* _What is expected_:
Select each line in the items below that contains the string "numericTimeSignature" and copy it out.

Data excerpts:
---
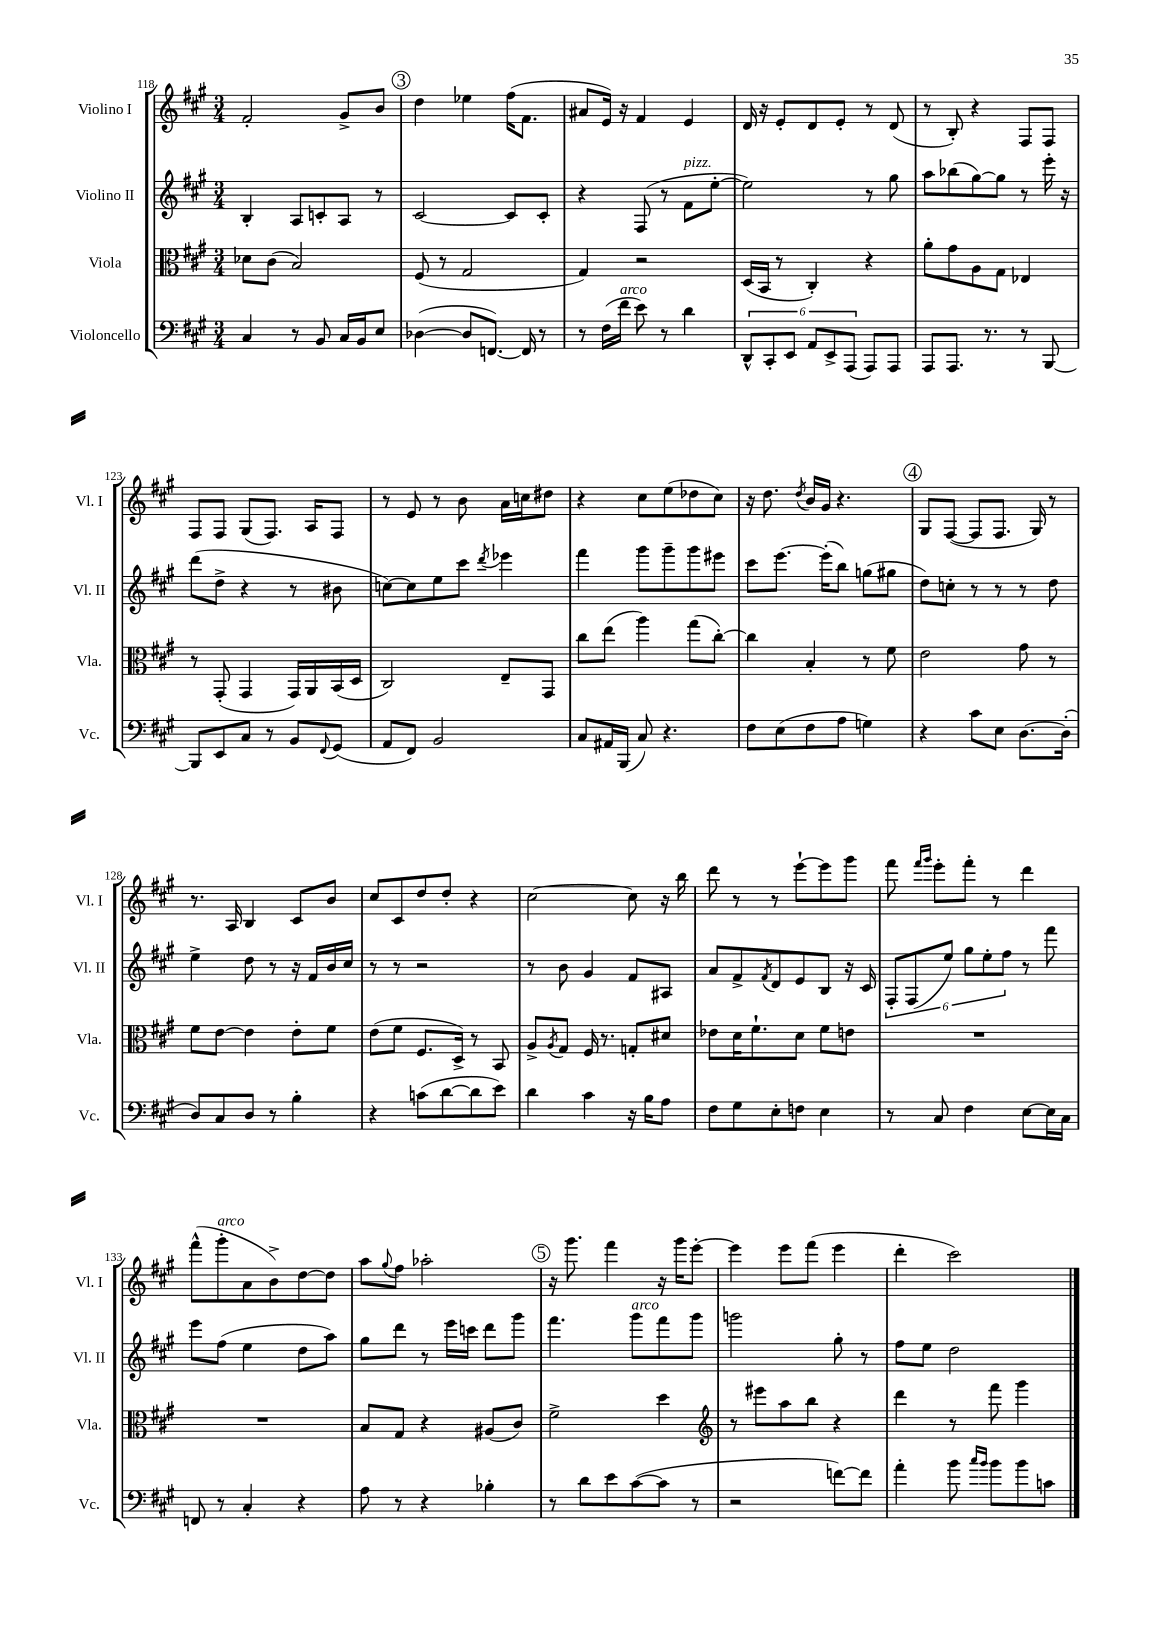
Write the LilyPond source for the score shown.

<<
\new StaffGroup <<
\new Staff = "s0" \with { instrumentName = "Violino I" shortInstrumentName = "Vl. I" } {
    \clef treble \key a \major \numericTimeSignature \time 3/4
    fis'2-. gis'8-> b'8 |
    \mark \markup { \circle "3" } d''4 ees''4 fis''16( fis'8. |
    ais'8 e'16) r16 fis'4 e'4 |
    d'16 r16 e'8-. d'8 e'8-. r8 d'8( |
    r8 b8-.) r4 fis8 fis8 |
    fis8 fis8 gis8( fis8.) a16 fis8 |
    r8 e'8 r8 b'8 a'16 c''16 dis''8 |
    r4 cis''8 e''8( des''8 cis''8) |
    r16 d''8. \acciaccatura { d''8 } b'16 gis'16 r4. |
    \mark \markup { \circle "4" } gis8 fis8~( fis8 fis8. gis16) r8 |
    r8. a16 b4 cis'8 b'8 |
    cis''8 cis'8 d''8 d''8-. r4 |
    cis''2~ cis''8 r16 b''16 |
    d'''8 r8 r8 e'''8~-! e'''8 gis'''8 |
    fis'''8 \grace { fis'''16 gis'''16 } e'''8-. fis'''8-. r8 d'''4 |
    fis'''8-^( gis'''8-.^\markup { \italic "arco" } a'8 b'8->) d''8~ d''8 |
    a''8 \appoggiatura { gis''8 } fis''8 aes''2-. |
    \mark \markup { \circle "5" } r16 gis'''8. fis'''4 r16 gis'''16 e'''8~-. |
    e'''4 e'''8 fis'''8( e'''4 |
    d'''4-. cis'''2) \bar "|." |
}
\new Staff = "s1" \with { instrumentName = "Violino II" shortInstrumentName = "Vl. II" } {
    \clef treble \key a \major \numericTimeSignature \time 3/4
    b4-. a8 c'8-. a8 r8 |
    \mark \markup { \circle "3" } cis'2~ cis'8 cis'8-. |
    r4 fis8( r8 fis'8^\markup { \italic "pizz." } e''8~-. |
    e''2) r8 gis''8 |
    a''8 bes''8( gis''8~) gis''8 r8 e'''16-. r16 |
    d'''8( d''8-> r4 r8 bis'8 |
    c''8~) c''8 e''8 cis'''8 \acciaccatura { d'''8 } ees'''4 |
    fis'''4 gis'''8 gis'''8-- gis'''8 eis'''8 |
    cis'''8 e'''8.~ e'''16-.( b''8) g''8( gis''8 |
    \mark \markup { \circle "4" } d''8) c''8-. r8 r8 r8 d''8 |
    e''4-> d''8 r8 r16 fis'16 b'16 cis''16 |
    r8 r8 r2 |
    r8 b'8 gis'4 fis'8 ais8 |
    a'8 fis'8-> \acciaccatura { fis'8 } d'8 e'8 b8 r16 cis'16 |
    \tuplet 6/4 { fis8-. fis8( e''8) gis''8 e''8-. fis''8 } r8 fis'''8 |
    e'''8 fis''8( e''4 d''8 a''8) |
    gis''8 d'''8 r8 e'''16 c'''16 d'''8 gis'''8 |
    \mark \markup { \circle "5" } fis'''4. gis'''8^\markup { \italic "arco" } fis'''8 gis'''8 |
    g'''2 gis''8-. r8 |
    fis''8 e''8 d''2 \bar "|." |
}
\new Staff = "s2" \with { instrumentName = "Viola" shortInstrumentName = "Vla." } {
    \clef alto \key a \major \numericTimeSignature \time 3/4
    des'8 cis'8( b2) |
    \mark \markup { \circle "3" } fis8( r8 gis2 |
    gis4) r2 |
    d16( b,16 r8 cis4-.) r4 |
    a'8-. gis'8 a8 gis8 ees4 |
    r8 gis,8-.( gis,4 gis,16) a,16 b,16( d16 |
    cis2) e8-- gis,8 |
    cis''8 e''8( a''4) gis''8( cis''8~-.) |
    cis''4 b4-. r8 fis'8 |
    \mark \markup { \circle "4" } e'2 gis'8 r8 |
    fis'8 e'8~ e'4 e'8-. fis'8 |
    e'8( fis'8 fis8. d16->) r8 b,8 |
    a8-> \acciaccatura { a8 } gis8 fis16 r8. g8-. dis'8 |
    ees'8 d'16 fis'8.-! d'8 fis'8 e'8 |
    R2. |
    R2. |
    b8 gis8 r4 ais8( cis'8) |
    \mark \markup { \circle "5" } fis'2-> d''4 |
    \clef treble r8 eis'''8 a''8 b''8 r4 |
    d'''4 r8 fis'''8 gis'''4 \bar "|." |
}
\new Staff = "s3" \with { instrumentName = "Violoncello" shortInstrumentName = "Vc." } {
    \clef bass \key a \major \numericTimeSignature \time 3/4
    cis4 r8 b,8 cis16 b,16 e8 |
    \mark \markup { \circle "3" } des4~( des8 f,8.~) f,16 r8 |
    r8 fis16( fis'16^\markup { \italic "arco" } e'8) r8 d'4 |
    \tuplet 6/4 { d,8-^ cis,8-. e,8 a,8 e,8-> a,,8( } a,,8) a,,8 |
    a,,8 a,,8. r8. r8 b,,8~ |
    b,,8 e,8 cis8 r8 b,8 \appoggiatura { fis,8 } gis,8( |
    a,8 fis,8) b,2 |
    cis8 ais,16 b,,16( cis8) r4. |
    fis8 e8( fis8 a8 g4) |
    \mark \markup { \circle "4" } r4 cis'8 e8 d8.~ d16-.( |
    d8) cis8 d8 r8 b4-. |
    r4 c'8( d'8~ d'8 e'8) |
    d'4 cis'4 r16 b16 a8 |
    fis8 gis8 e8-. f8 e4 |
    r8 cis8 fis4 e8~ e16 cis16 |
    f,8 r8 cis4-. r4 |
    a8 r8 r4 bes4-. |
    \mark \markup { \circle "5" } r8 d'8 e'8 cis'8~( cis'8 r8 |
    r2 f'8~) f'8 |
    a'4-. b'8 \grace { cis''16 b'16 } b'8 b'8 c'8 \bar "|." |
}
>>
>>
\layout { \context { \Score currentBarNumber = #118 } }
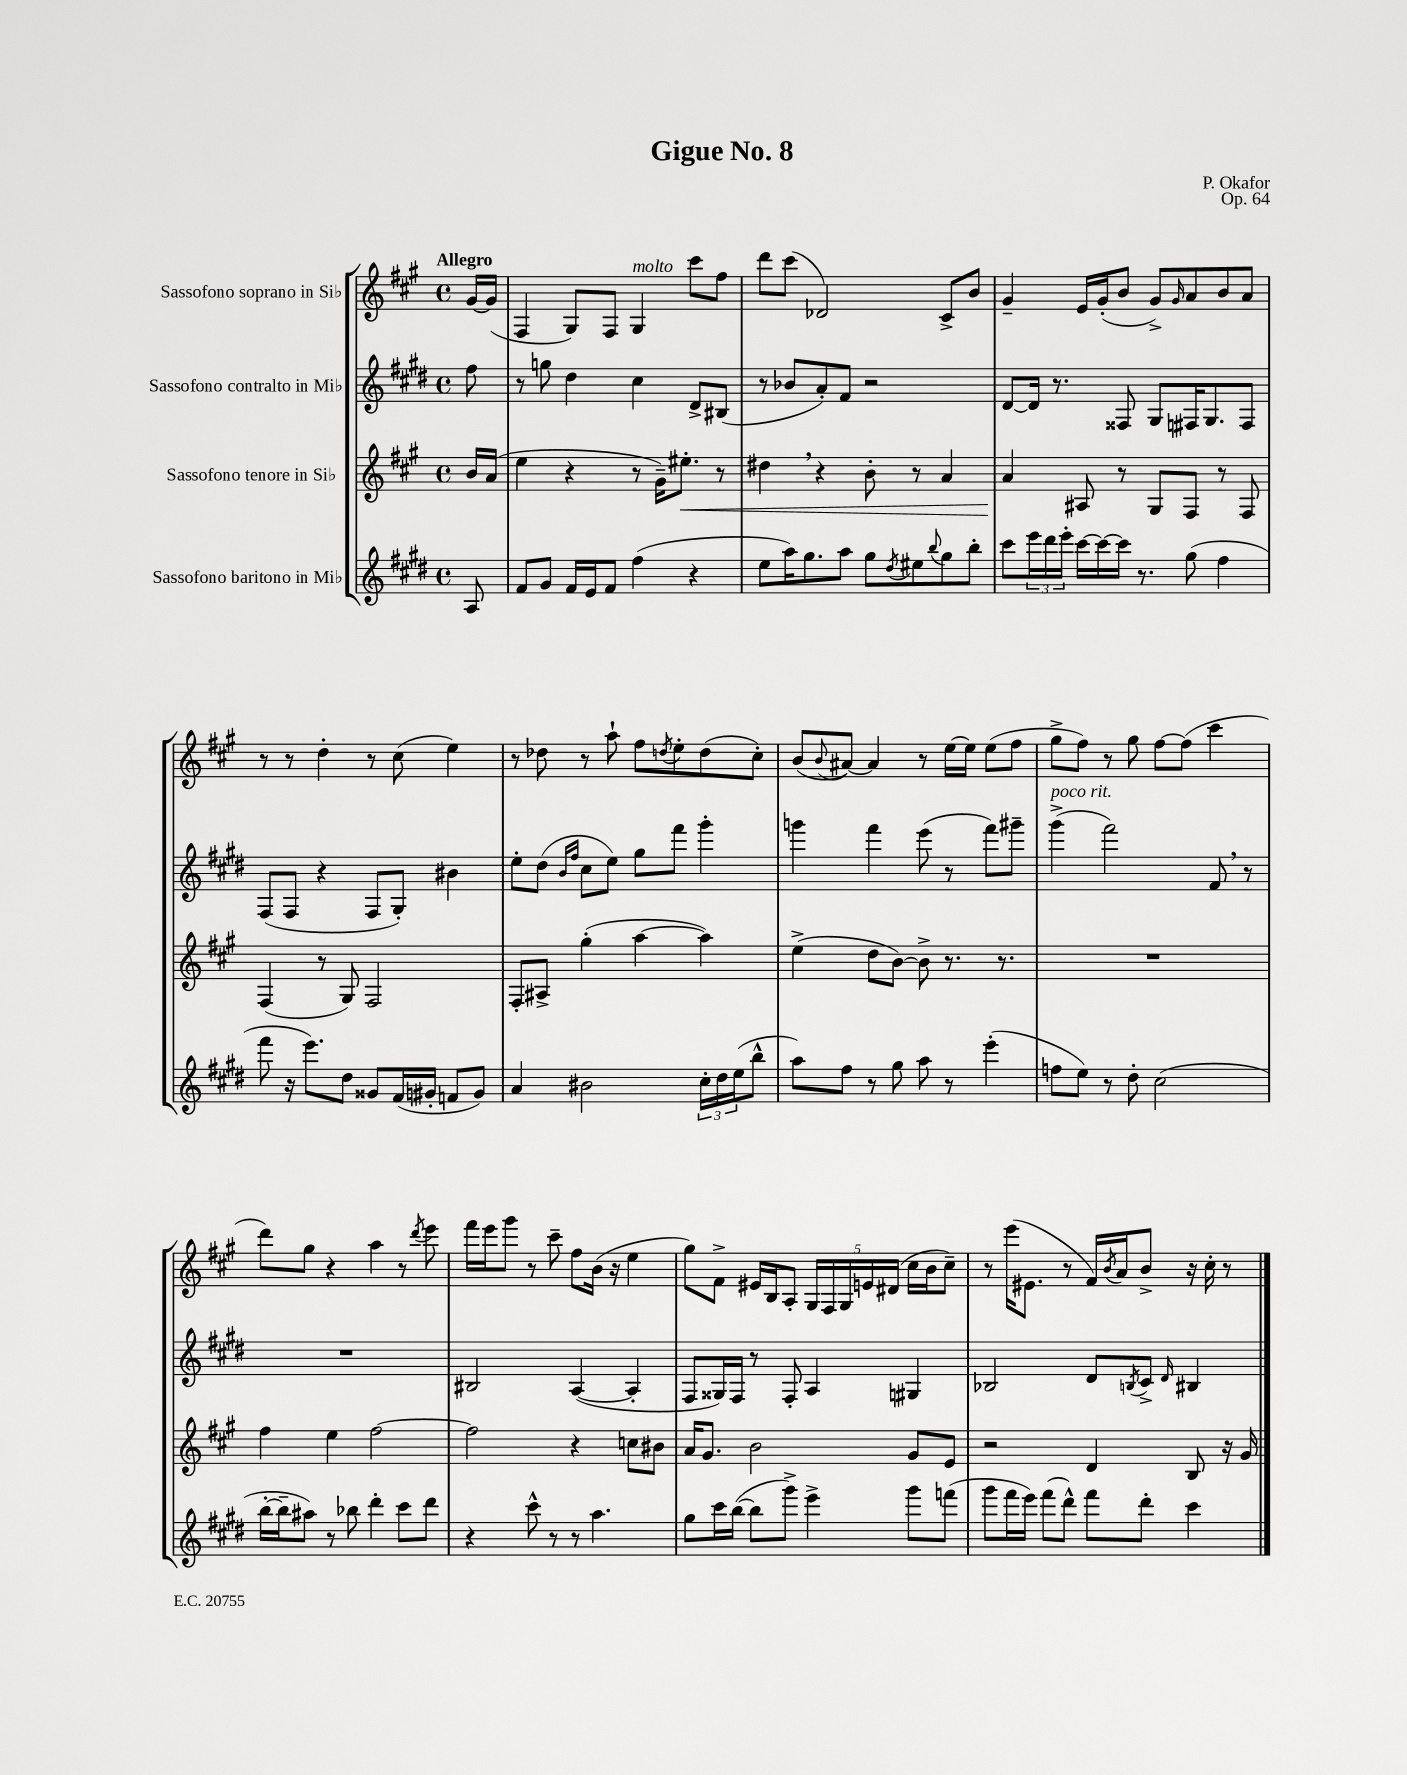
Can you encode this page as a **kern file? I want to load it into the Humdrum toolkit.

**kern	**kern	**dynam	**kern	**kern
*part4	*part3	*part3	*part2	*part1
*staff4	*staff3	*staff3	*staff2	*staff1
*I"Sassofono baritono in Mi♭	*I"Sassofono tenore in Si♭	*	*I"Sassofono contralto in Mi♭	*I"Sassofono soprano in Si♭
*clefG2	*clefG2	*	*clefG2	*clefG2
*k[f#c#g#d#]	*k[f#c#g#]	*	*k[f#c#g#d#]	*k[f#c#g#]
*M4/4	*M4/4	*	*M4/4	*M4/4
*met(c)	*met(c)	*	*met(c)	*met(c)
=	=	=	=	=
!	!	!	!	!LO:TX:a:B:t=Allegro
8A/	16b/LL	.	8ff#\	[16g#/LL
.	(16a/JJ	.	.	(16g#/JJ]
=1	=1	=1	=1	=1
8f#/L	4ee\	.	8r	4F#/
8g#/J	.	.	8ggn\	.
16f#/LL	4r	.	4dd#\	8G#/L)
16e/J	.	.	.	.
8f#/J	.	.	.	8F#/J
!	!	!	!	!LO:TX:a:i:t=molto
(4ff#\	8r	.	4cc#\	4G#/
.	16g#~\KL)	.	.	.
!	!	!LO:HP:b	!	!
.	8.ee#X'\J	<	.	.
4r	.	.	8d#^/L	8ccc#\L
.	8r	.	(8B#X/J	8ff#\J
=2	=2	=2	=2	=2
8ee\L	4dd#X,\	.	8r	8ddd\L
16aa\K)	.	.	8b-X/L	(8ccc#\J
8.gg#\	.	.	.	.
.	4r	.	8a'/)	2d-X/)
8aa\J	.	.	8f#/J	.
8gg#\L	8b'\	.	2r	.
8qdd#/	.	.	.	.
8ee#X\	8r	.	.	.
8qqbb/	.	.	.	.
8gg#\	4a/	.	.	8c#^/L
8bb'\J	.	.	.	8b/J
=3	=3	=3	=3	=3
8ccc#\L	4a/	.	[8d#/L	4g#~/
24eee\L	.	.	16d#/Jk]	.
24ddd#\	.	.	.	.
.	.	.	8.r	.
24eee'\JJ	.	.	.	.
[16ccc#\LL	8A#X/	[	.	16e/LL
16ccc#\_	.	.	.	(16g#'/J
16ccc#\JJ]	8r	.	8F##X/	8b/J
8.r	.	.	.	.
.	8G#/L	.	8G#/L	8g#^/L)
.	.	.	.	16qqg#/
(8gg#\	8F#/J	.	16F#X/K	8a/
.	.	.	8.G#/	.
4ff#\	8r	.	.	8b/
.	8F#/	.	8F#/J	8a/J
!!LO:LB:g=z
=4	=4	=4	=4	=4
8fff#\	(4F#/	.	(8F#/L	8r
16r	.	.	8F#/J	8r
8.eee\L)	.	.	.	.
.	8r	.	4r	4dd'\
8dd#\J	8G#/)	.	.	.
8g##X/L	2F#/	.	8F#/L	8r
(16f#/L	.	.	8G#'/J)	(8cc#\
16g#X'/JJ	.	.	.	.
8fn/L	.	.	4b#X\	4ee\)
8g#/J)	.	.	.	.
=5	=5	=5	=5	=5
4a/	8F#'/L	.	8ee'\L	8r
.	8A#X^/J	.	(8dd#\J	8dd-X\
.	.	.	16qqb/LL	.
.	.	.	16qqff#/JJ	.
2b#X\	(4gg#'\	.	8cc#\L	8r
.	.	.	8ee\J)	8aa`\
.	[4aa\	.	8gg#\L	8ff#\L
.	.	.	.	8qddn/
.	.	.	8fff#\J	8ee'\
24cc#'\LL	4aa\])	.	4ggg#'\	(8dd\
24dd#\	.	.	.	.
(24ee\J	.	.	.	.
8bb^^\J	.	.	.	8cc#'\J)
=6	=6	=6	=6	=6
8aa\L)	(4ee^\	.	4gggn\	(8b/L
.	.	.	.	8qqb/
8ff#\J	.	.	.	[8a#X/J)
8r	8dd\L	.	4fff#\	4a#/]
8gg#\	[8b\J)	.	.	.
8aa\	8b^\]	.	(8eee\	8r
8r	8.r	.	8r	[16ee\LL
.	.	.	.	16ee\JJ]
(4eee'\	.	.	8fff#\L)	(8ee\L
.	8.r	.	.	.
.	.	.	8ggg#X~\J	8ff#\J
=7	=7	=7	=7	=7
!	!	!	!LO:TX:a:i:t=poco rit.	!
8ffn\L	1r	.	(4ggg#^\	8gg#^\L
8ee\J)	.	.	.	8ff#\J)
8r	.	.	2fff#\)	8r
8dd#'\	.	.	.	8gg#\
(2cc#\	.	.	.	[8ff#\L
.	.	.	.	(8ff#\J]
.	.	.	8f#,/	4ccc#\
.	.	.	8r	.
!!LO:LB:g=z
=8	=8	=8	=8	=8
[16bb'\LL	4ff#\	.	1r	8ddd\L)
16bb~\J]	.	.	.	.
8aa#X\J)	.	.	.	8gg#\J
8r	4ee\	.	.	4r
8bb-X\	.	.	.	.
4ddd#'\	[2ff#\	.	.	4aa\
8ccc#\L	.	.	.	8r
.	.	.	.	8qddd/
8ddd#\J	.	.	.	8eee\
=9	=9	=9	=9	=9
4r	2ff#\]	.	2B#X/	16fff#\LL
.	.	.	.	16eee\J
.	.	.	.	8ggg#\J
8ccc#^^\	.	.	.	8r
8r	.	.	.	8ccc#~\
8r	4r	.	([4A/	8ff#\L
4.aa\	.	.	.	(16b\Jk
.	.	.	.	16r
.	8ccn\L	.	4A'/]	4ee\
.	8b#X\J	.	.	.
=10	=10	=10	=10	=10
8gg#\L	16a/KL	.	8F#/L	8gg#\L)
.	8.g#/J	.	.	.
16ccc#\L	.	.	16G##X/L)	8f#^\J
([16bb\JJ	.	.	16F#/JJ	.
8bb\L]	2b\	.	8r	16e#X/LL
.	.	.	.	16B/J
8ggg#^\J)	.	.	8F#'/	8A'/J
4eee^\	.	.	4A/	20G#/LL
.	.	.	.	20F#/
.	.	.	.	20G#/
.	.	.	.	20en/
.	.	.	.	(20d#X/JJ
8ggg#\L	8g#/L	.	4G#X/	16cc#\LL
.	.	.	.	16b\J
(8fffn\J	8e/J	.	.	8cc#~\J)
=11	=11	=11	=11	=11
8ggg#\L	2r	.	2B-X/	8r
16fff#\L	.	.	.	(16eee\KL
16eee\JJ)	.	.	.	8.e#X\J
(8fff#\L	.	.	.	.
8ddd#^^\J)	.	.	.	8r
8fff#\L	4d/	.	8d#/L	16f#/LL)
.	.	.	.	8qb/
.	.	.	.	16a/J
.	.	.	8qBn/	.
8ddd#'\J	.	.	8c#^/J	8b^/J
.	.	.	16qqd#/	.
4ccc#\	8B/	.	4B#X/	16r
.	.	.	.	16cc#'\
.	16r	.	.	8r
.	16g#/	.	.	.
==	==	==	==	==
*-	*-	*-	*-	*-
---
* _Solution to the problem_:
    \clef treble \key a \major \numericTimeSignature \time 3/4
    \clef treble \key a \major \numericTimeSignature \time 3/4
    \clef alto \key a \major \numericTimeSignature \time 3/4
    \clef bass \key a \major \numericTimeSignature \time 3/4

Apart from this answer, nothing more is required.